# [Problem details]
Give back all of the data verbatim.

Itemized modification records:

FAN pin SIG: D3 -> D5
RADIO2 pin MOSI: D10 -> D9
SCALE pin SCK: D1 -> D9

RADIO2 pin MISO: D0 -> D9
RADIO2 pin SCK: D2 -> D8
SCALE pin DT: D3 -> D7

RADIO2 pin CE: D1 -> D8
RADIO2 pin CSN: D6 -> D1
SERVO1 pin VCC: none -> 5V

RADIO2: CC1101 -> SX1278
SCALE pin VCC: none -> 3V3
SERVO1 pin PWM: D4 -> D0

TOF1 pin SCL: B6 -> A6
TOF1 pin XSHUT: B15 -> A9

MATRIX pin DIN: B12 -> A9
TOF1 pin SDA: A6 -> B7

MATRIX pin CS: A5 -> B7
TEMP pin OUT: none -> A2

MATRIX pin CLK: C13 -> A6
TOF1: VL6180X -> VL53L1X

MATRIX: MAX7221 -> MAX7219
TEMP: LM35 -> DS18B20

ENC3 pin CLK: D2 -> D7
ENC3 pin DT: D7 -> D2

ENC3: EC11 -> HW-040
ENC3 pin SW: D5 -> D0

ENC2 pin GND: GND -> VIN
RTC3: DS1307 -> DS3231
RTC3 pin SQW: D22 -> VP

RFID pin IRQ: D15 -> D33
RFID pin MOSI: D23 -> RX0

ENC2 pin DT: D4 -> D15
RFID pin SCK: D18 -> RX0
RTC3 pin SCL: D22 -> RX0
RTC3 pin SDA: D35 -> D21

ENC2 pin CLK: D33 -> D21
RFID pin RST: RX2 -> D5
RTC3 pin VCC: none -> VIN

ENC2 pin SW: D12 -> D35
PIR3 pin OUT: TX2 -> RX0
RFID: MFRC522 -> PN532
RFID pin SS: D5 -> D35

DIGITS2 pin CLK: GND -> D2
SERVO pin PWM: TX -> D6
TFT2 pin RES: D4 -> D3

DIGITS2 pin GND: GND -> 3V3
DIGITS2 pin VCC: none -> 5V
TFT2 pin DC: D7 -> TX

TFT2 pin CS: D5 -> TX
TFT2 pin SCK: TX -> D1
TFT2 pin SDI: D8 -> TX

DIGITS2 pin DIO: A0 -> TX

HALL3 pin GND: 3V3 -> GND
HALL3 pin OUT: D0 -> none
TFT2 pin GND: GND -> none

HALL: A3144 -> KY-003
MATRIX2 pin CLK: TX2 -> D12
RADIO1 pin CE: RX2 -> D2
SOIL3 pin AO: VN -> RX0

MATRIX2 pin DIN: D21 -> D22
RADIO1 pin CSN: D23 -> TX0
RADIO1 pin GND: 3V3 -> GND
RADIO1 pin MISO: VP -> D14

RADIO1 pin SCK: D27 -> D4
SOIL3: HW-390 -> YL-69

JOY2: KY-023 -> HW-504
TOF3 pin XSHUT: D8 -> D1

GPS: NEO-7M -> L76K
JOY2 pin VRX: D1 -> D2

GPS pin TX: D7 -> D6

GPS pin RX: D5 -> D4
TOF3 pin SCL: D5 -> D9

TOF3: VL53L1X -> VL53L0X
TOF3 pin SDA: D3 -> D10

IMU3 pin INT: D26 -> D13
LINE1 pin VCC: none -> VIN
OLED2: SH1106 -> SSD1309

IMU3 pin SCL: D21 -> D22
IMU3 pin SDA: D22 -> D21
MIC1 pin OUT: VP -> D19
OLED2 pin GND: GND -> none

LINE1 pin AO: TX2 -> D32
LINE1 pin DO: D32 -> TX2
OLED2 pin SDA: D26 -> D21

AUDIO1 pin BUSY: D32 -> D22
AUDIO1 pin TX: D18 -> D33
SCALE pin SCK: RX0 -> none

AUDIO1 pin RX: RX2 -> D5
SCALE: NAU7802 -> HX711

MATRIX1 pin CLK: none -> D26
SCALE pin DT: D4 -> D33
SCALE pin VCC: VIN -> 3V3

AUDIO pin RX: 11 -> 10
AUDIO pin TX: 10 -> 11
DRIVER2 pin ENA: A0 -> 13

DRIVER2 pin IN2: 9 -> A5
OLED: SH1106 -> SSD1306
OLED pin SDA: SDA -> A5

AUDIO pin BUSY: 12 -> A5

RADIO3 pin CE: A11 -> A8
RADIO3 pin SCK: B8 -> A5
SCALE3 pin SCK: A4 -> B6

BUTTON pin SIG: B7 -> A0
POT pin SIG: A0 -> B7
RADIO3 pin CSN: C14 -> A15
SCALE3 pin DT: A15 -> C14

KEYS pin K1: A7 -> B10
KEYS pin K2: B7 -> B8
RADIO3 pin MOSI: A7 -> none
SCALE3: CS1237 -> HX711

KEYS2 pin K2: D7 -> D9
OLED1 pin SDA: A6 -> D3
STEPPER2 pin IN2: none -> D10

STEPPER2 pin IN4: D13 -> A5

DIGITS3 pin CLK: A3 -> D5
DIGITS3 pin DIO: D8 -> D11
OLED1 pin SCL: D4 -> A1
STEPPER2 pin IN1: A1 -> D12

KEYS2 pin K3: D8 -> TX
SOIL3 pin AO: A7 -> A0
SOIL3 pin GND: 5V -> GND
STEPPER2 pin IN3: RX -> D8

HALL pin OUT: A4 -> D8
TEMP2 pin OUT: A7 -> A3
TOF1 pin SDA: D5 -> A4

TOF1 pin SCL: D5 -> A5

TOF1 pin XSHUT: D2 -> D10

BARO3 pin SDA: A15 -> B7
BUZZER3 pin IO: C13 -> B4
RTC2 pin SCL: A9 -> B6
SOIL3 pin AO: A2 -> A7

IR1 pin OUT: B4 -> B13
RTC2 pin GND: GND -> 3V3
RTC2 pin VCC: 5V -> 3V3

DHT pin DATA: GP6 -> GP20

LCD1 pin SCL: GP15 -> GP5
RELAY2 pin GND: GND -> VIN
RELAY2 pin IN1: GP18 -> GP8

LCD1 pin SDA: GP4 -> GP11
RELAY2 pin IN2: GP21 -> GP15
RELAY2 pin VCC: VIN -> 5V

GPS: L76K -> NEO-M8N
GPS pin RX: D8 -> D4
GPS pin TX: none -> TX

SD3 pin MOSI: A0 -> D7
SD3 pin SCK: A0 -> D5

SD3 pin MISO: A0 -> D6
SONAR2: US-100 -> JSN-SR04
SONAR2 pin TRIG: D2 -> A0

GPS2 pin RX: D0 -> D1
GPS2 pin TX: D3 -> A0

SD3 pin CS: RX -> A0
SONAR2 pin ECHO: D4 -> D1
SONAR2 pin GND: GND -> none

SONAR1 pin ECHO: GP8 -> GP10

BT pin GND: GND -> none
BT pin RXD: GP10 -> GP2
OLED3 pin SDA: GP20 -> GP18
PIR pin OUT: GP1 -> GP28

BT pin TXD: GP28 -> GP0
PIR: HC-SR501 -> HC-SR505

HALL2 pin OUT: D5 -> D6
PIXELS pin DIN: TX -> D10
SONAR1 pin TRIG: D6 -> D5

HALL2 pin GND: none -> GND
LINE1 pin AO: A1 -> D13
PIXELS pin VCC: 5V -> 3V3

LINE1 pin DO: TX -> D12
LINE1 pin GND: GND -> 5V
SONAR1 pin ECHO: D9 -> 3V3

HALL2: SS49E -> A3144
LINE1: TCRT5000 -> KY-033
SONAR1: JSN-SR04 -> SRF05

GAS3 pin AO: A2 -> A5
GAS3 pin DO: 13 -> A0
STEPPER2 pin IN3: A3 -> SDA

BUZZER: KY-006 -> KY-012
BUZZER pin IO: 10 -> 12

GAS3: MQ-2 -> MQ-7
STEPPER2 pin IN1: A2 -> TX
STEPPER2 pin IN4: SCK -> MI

# [Solution for this problem]
FAN pin SIG: D3 -> D5
RADIO2 pin MOSI: D10 -> D9
SCALE pin SCK: D1 -> D9

RADIO2 pin MISO: D0 -> D9
RADIO2 pin SCK: D2 -> D8
SCALE pin DT: D3 -> D7

RADIO2 pin CE: D1 -> D8
RADIO2 pin CSN: D6 -> D1
SERVO1 pin VCC: none -> 5V

RADIO2: CC1101 -> SX1278
SCALE pin VCC: none -> 3V3
SERVO1 pin PWM: D4 -> D0

TOF1 pin SCL: B6 -> A6
TOF1 pin XSHUT: B15 -> A9

MATRIX pin DIN: B12 -> A9
TOF1 pin SDA: A6 -> B7

MATRIX pin CS: A5 -> B7
TEMP pin OUT: none -> A2

MATRIX pin CLK: C13 -> A6
TOF1: VL6180X -> VL53L1X

MATRIX: MAX7221 -> MAX7219
TEMP: LM35 -> DS18B20

ENC3 pin CLK: D2 -> D7
ENC3 pin DT: D7 -> D2

ENC3: EC11 -> HW-040
ENC3 pin SW: D5 -> D0

ENC2 pin GND: GND -> VIN
RTC3: DS1307 -> DS3231
RTC3 pin SQW: D22 -> VP

RFID pin IRQ: D15 -> D33
RFID pin MOSI: D23 -> RX0

ENC2 pin DT: D4 -> D15
RFID pin SCK: D18 -> RX0
RTC3 pin SCL: D22 -> RX0
RTC3 pin SDA: D35 -> D21

ENC2 pin CLK: D33 -> D21
RFID pin RST: RX2 -> D5
RTC3 pin VCC: none -> VIN

ENC2 pin SW: D12 -> D35
PIR3 pin OUT: TX2 -> RX0
RFID: MFRC522 -> PN532
RFID pin SS: D5 -> D35

DIGITS2 pin CLK: GND -> D2
SERVO pin PWM: TX -> D6
TFT2 pin RES: D4 -> D3

DIGITS2 pin GND: GND -> 3V3
DIGITS2 pin VCC: none -> 5V
TFT2 pin DC: D7 -> TX

TFT2 pin CS: D5 -> TX
TFT2 pin SCK: TX -> D1
TFT2 pin SDI: D8 -> TX

DIGITS2 pin DIO: A0 -> TX

HALL3 pin GND: 3V3 -> GND
HALL3 pin OUT: D0 -> none
TFT2 pin GND: GND -> none

HALL: A3144 -> KY-003
MATRIX2 pin CLK: TX2 -> D12
RADIO1 pin CE: RX2 -> D2
SOIL3 pin AO: VN -> RX0

MATRIX2 pin DIN: D21 -> D22
RADIO1 pin CSN: D23 -> TX0
RADIO1 pin GND: 3V3 -> GND
RADIO1 pin MISO: VP -> D14

RADIO1 pin SCK: D27 -> D4
SOIL3: HW-390 -> YL-69

JOY2: KY-023 -> HW-504
TOF3 pin XSHUT: D8 -> D1

GPS: NEO-7M -> L76K
JOY2 pin VRX: D1 -> D2

GPS pin TX: D7 -> D6

GPS pin RX: D5 -> D4
TOF3 pin SCL: D5 -> D9

TOF3: VL53L1X -> VL53L0X
TOF3 pin SDA: D3 -> D10

IMU3 pin INT: D26 -> D13
LINE1 pin VCC: none -> VIN
OLED2: SH1106 -> SSD1309

IMU3 pin SCL: D21 -> D22
IMU3 pin SDA: D22 -> D21
MIC1 pin OUT: VP -> D19
OLED2 pin GND: GND -> none

LINE1 pin AO: TX2 -> D32
LINE1 pin DO: D32 -> TX2
OLED2 pin SDA: D26 -> D21

AUDIO1 pin BUSY: D32 -> D22
AUDIO1 pin TX: D18 -> D33
SCALE pin SCK: RX0 -> none

AUDIO1 pin RX: RX2 -> D5
SCALE: NAU7802 -> HX711

MATRIX1 pin CLK: none -> D26
SCALE pin DT: D4 -> D33
SCALE pin VCC: VIN -> 3V3

AUDIO pin RX: 11 -> 10
AUDIO pin TX: 10 -> 11
DRIVER2 pin ENA: A0 -> 13

DRIVER2 pin IN2: 9 -> A5
OLED: SH1106 -> SSD1306
OLED pin SDA: SDA -> A5

AUDIO pin BUSY: 12 -> A5

RADIO3 pin CE: A11 -> A8
RADIO3 pin SCK: B8 -> A5
SCALE3 pin SCK: A4 -> B6

BUTTON pin SIG: B7 -> A0
POT pin SIG: A0 -> B7
RADIO3 pin CSN: C14 -> A15
SCALE3 pin DT: A15 -> C14

KEYS pin K1: A7 -> B10
KEYS pin K2: B7 -> B8
RADIO3 pin MOSI: A7 -> none
SCALE3: CS1237 -> HX711

KEYS2 pin K2: D7 -> D9
OLED1 pin SDA: A6 -> D3
STEPPER2 pin IN2: none -> D10

STEPPER2 pin IN4: D13 -> A5

DIGITS3 pin CLK: A3 -> D5
DIGITS3 pin DIO: D8 -> D11
OLED1 pin SCL: D4 -> A1
STEPPER2 pin IN1: A1 -> D12

KEYS2 pin K3: D8 -> TX
SOIL3 pin AO: A7 -> A0
SOIL3 pin GND: 5V -> GND
STEPPER2 pin IN3: RX -> D8

HALL pin OUT: A4 -> D8
TEMP2 pin OUT: A7 -> A3
TOF1 pin SDA: D5 -> A4

TOF1 pin SCL: D5 -> A5

TOF1 pin XSHUT: D2 -> D10

BARO3 pin SDA: A15 -> B7
BUZZER3 pin IO: C13 -> B4
RTC2 pin SCL: A9 -> B6
SOIL3 pin AO: A2 -> A7

IR1 pin OUT: B4 -> B13
RTC2 pin GND: GND -> 3V3
RTC2 pin VCC: 5V -> 3V3

DHT pin DATA: GP6 -> GP20

LCD1 pin SCL: GP15 -> GP5
RELAY2 pin GND: GND -> VIN
RELAY2 pin IN1: GP18 -> GP8

LCD1 pin SDA: GP4 -> GP11
RELAY2 pin IN2: GP21 -> GP15
RELAY2 pin VCC: VIN -> 5V

GPS: L76K -> NEO-M8N
GPS pin RX: D8 -> D4
GPS pin TX: none -> TX

SD3 pin MOSI: A0 -> D7
SD3 pin SCK: A0 -> D5

SD3 pin MISO: A0 -> D6
SONAR2: US-100 -> JSN-SR04
SONAR2 pin TRIG: D2 -> A0

GPS2 pin RX: D0 -> D1
GPS2 pin TX: D3 -> A0

SD3 pin CS: RX -> A0
SONAR2 pin ECHO: D4 -> D1
SONAR2 pin GND: GND -> none

SONAR1 pin ECHO: GP8 -> GP10

BT pin GND: GND -> none
BT pin RXD: GP10 -> GP2
OLED3 pin SDA: GP20 -> GP18
PIR pin OUT: GP1 -> GP28

BT pin TXD: GP28 -> GP0
PIR: HC-SR501 -> HC-SR505

HALL2 pin OUT: D5 -> D6
PIXELS pin DIN: TX -> D10
SONAR1 pin TRIG: D6 -> D5

HALL2 pin GND: none -> GND
LINE1 pin AO: A1 -> D13
PIXELS pin VCC: 5V -> 3V3

LINE1 pin DO: TX -> D12
LINE1 pin GND: GND -> 5V
SONAR1 pin ECHO: D9 -> 3V3

HALL2: SS49E -> A3144
LINE1: TCRT5000 -> KY-033
SONAR1: JSN-SR04 -> SRF05

GAS3 pin AO: A2 -> A5
GAS3 pin DO: 13 -> A0
STEPPER2 pin IN3: A3 -> SDA

BUZZER: KY-006 -> KY-012
BUZZER pin IO: 10 -> 12

GAS3: MQ-2 -> MQ-7
STEPPER2 pin IN1: A2 -> TX
STEPPER2 pin IN4: SCK -> MI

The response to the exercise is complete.